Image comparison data
----------------------------------------
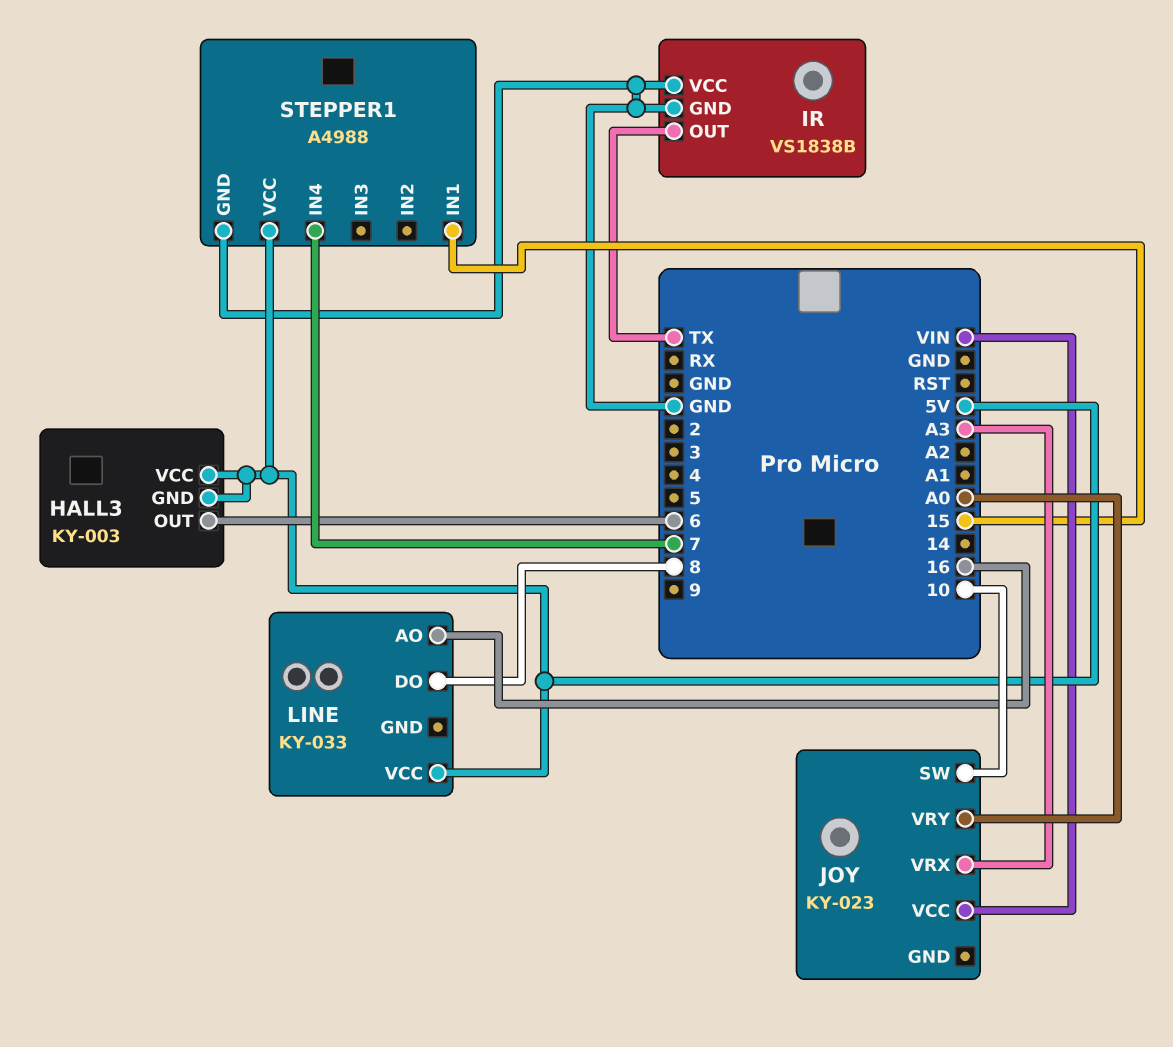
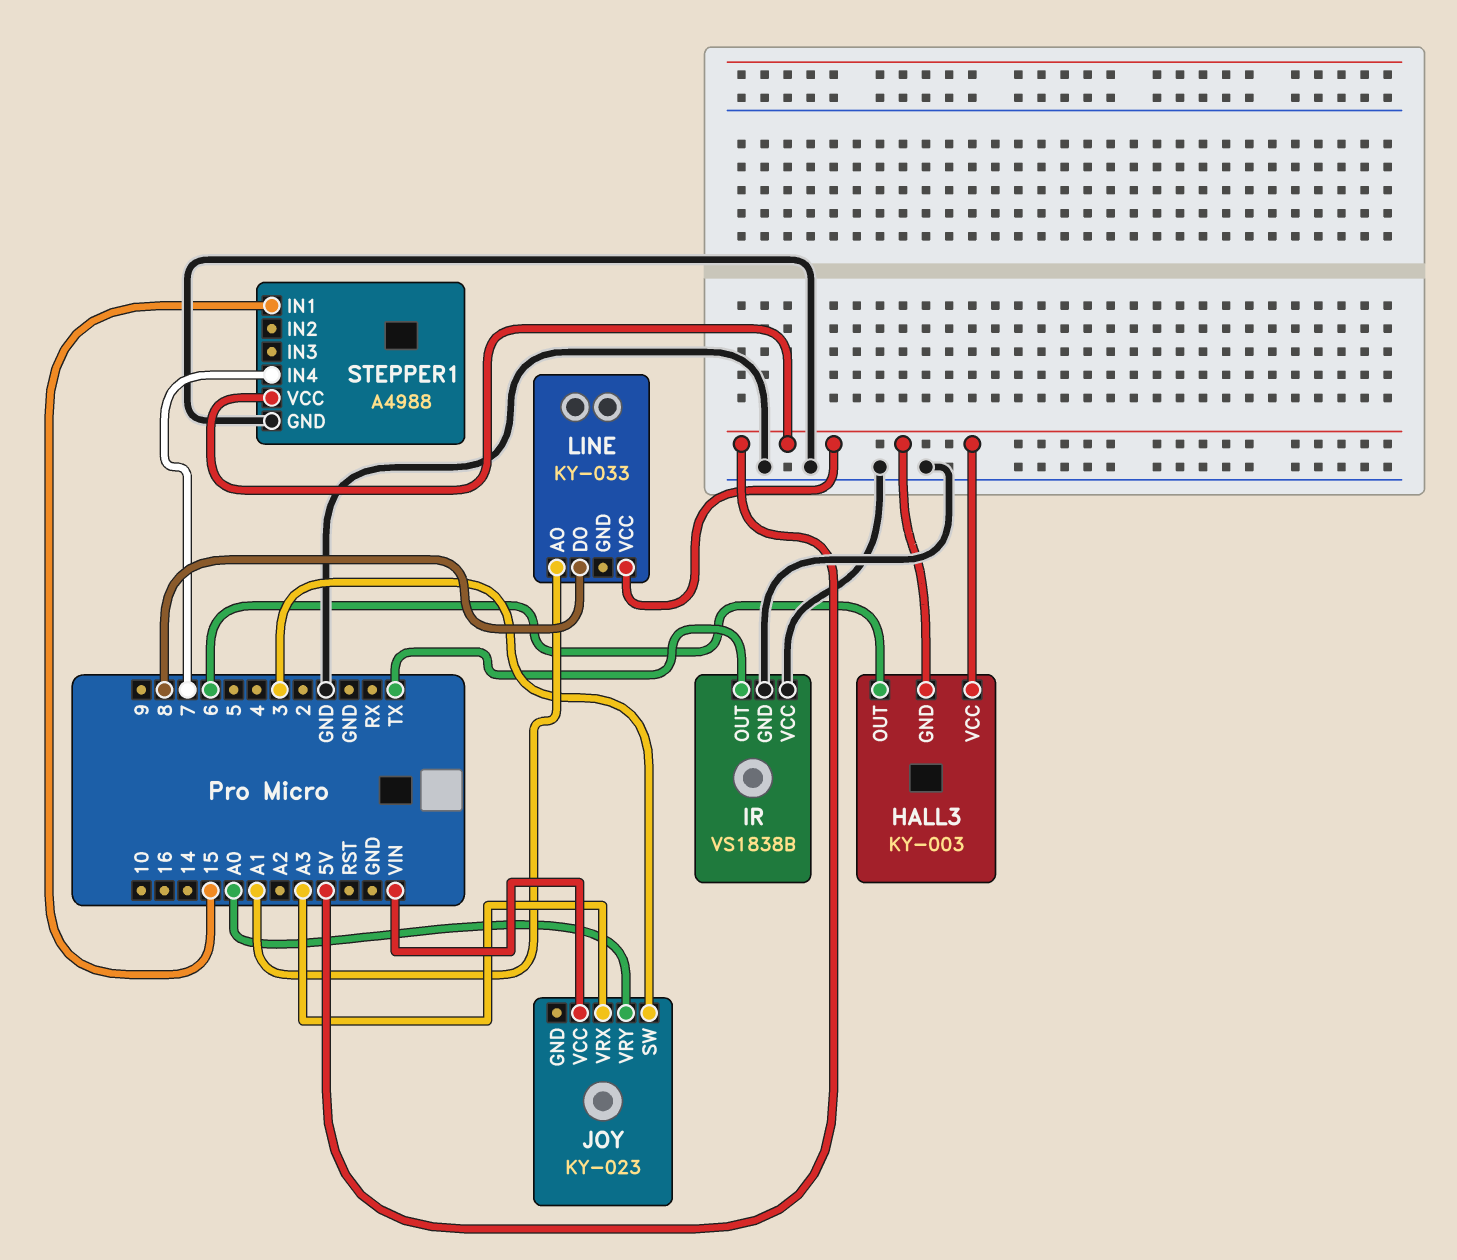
JOY pin SW: 10 -> 3
LINE pin AO: 16 -> A1

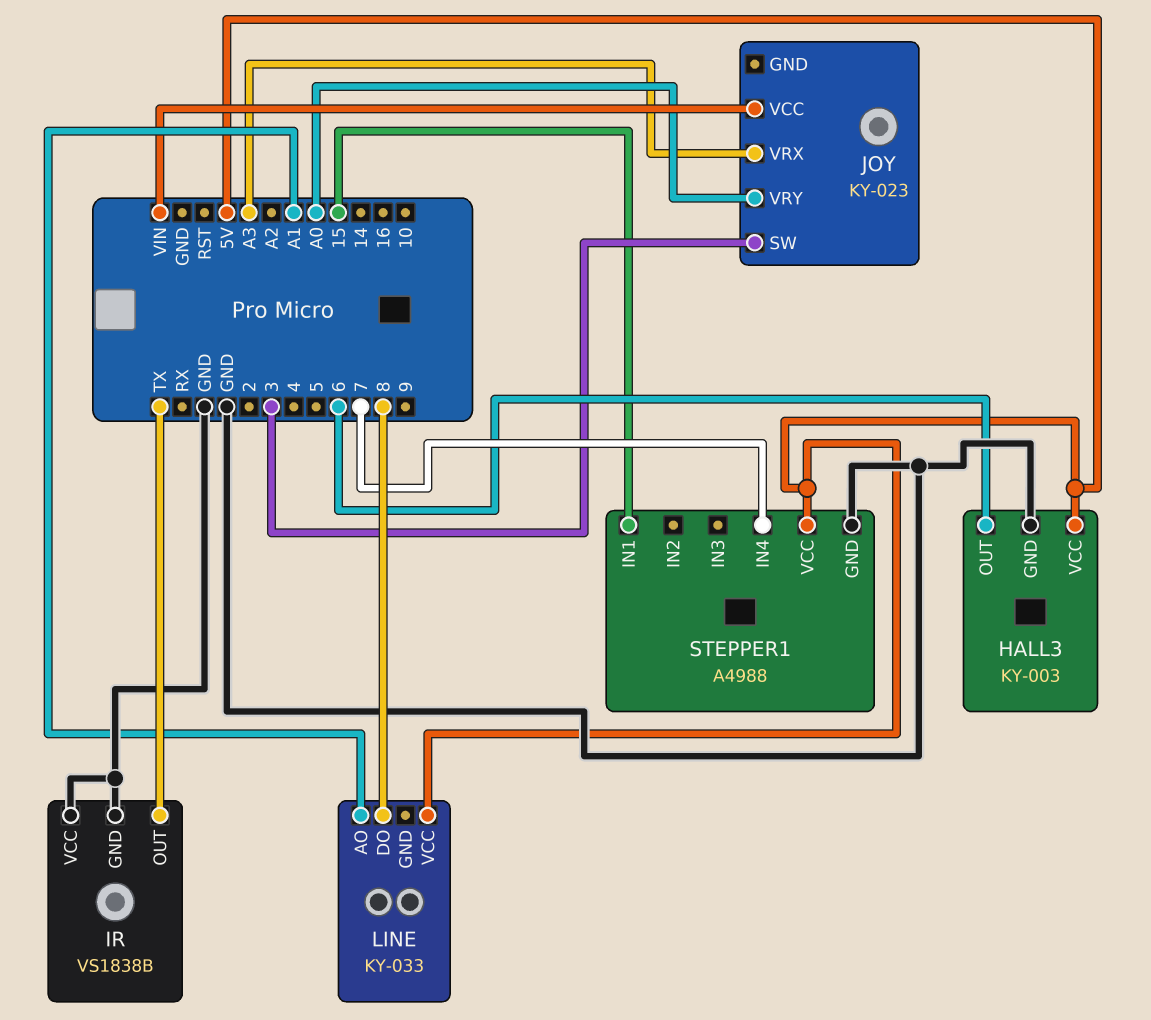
HALL3 pin GND: 5V -> GND

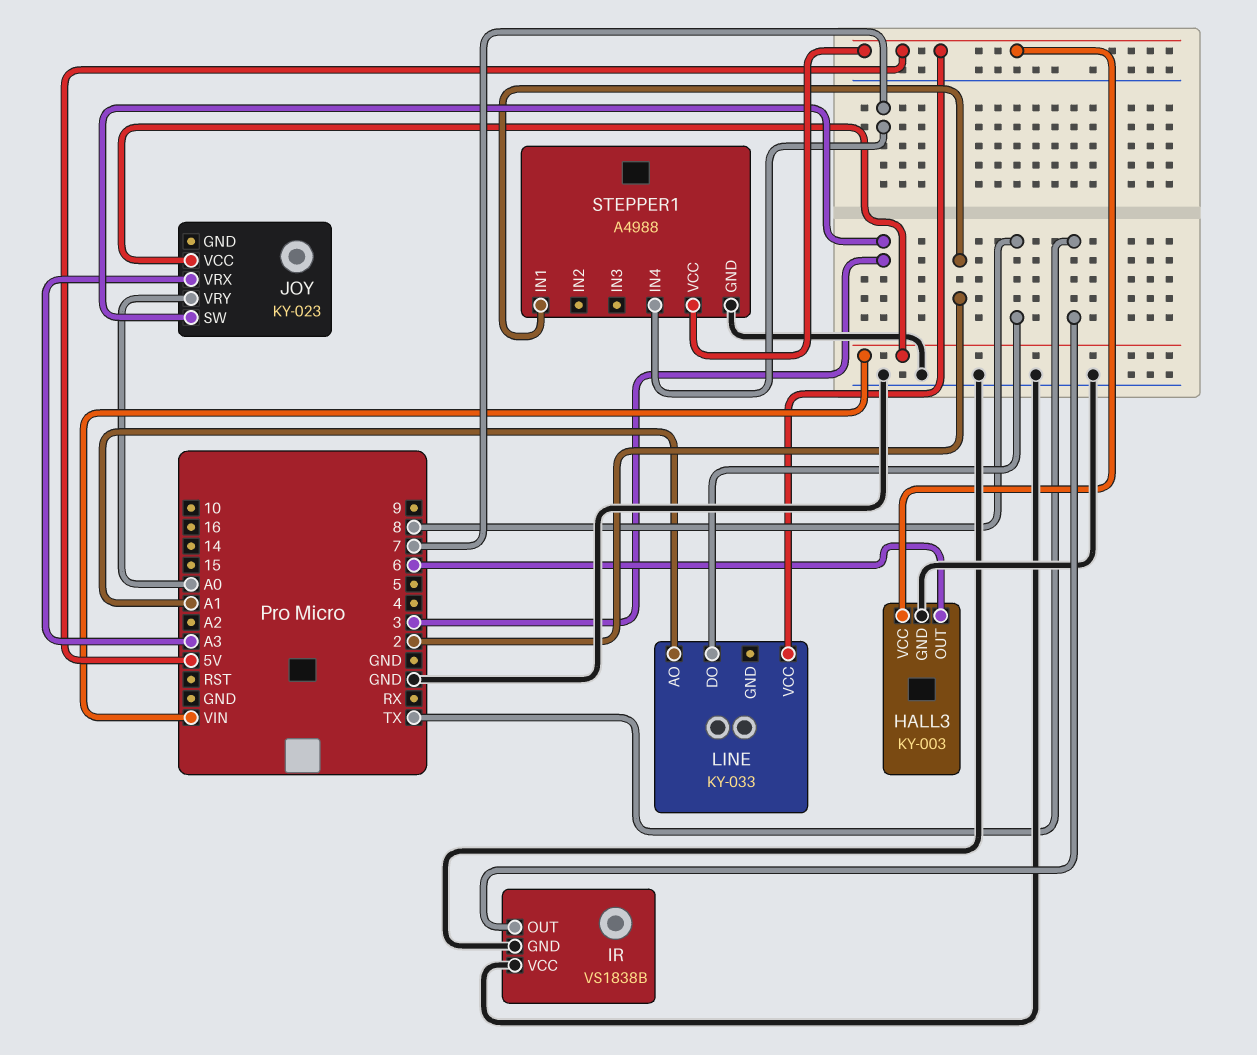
STEPPER1 pin IN1: 15 -> 2

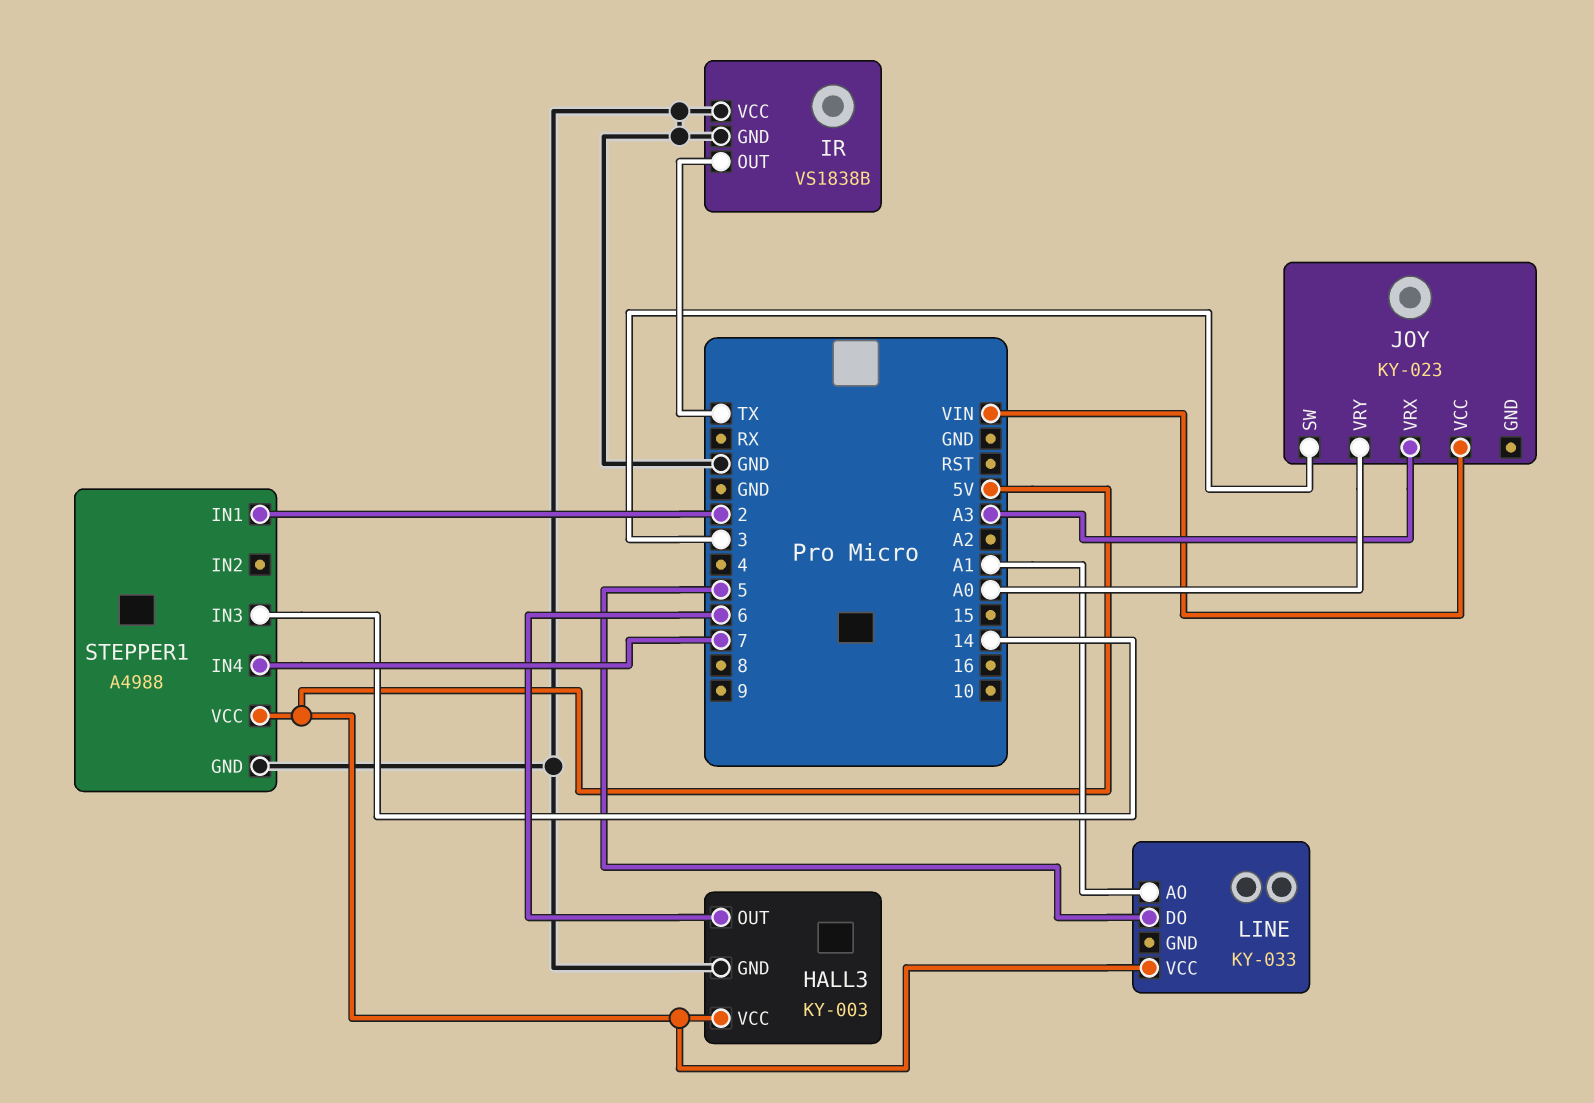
LINE pin DO: 8 -> 5
STEPPER1 pin IN3: none -> 14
----------------------------------------
▶ AIM OF THE EXERCISE:
Every record, from top to bottom, gets written out exactly; no picture goes into the copy.

▶ PROBLEM SOLUTION:
JOY pin SW: 10 -> 3
LINE pin AO: 16 -> A1

HALL3 pin GND: 5V -> GND

STEPPER1 pin IN1: 15 -> 2

LINE pin DO: 8 -> 5
STEPPER1 pin IN3: none -> 14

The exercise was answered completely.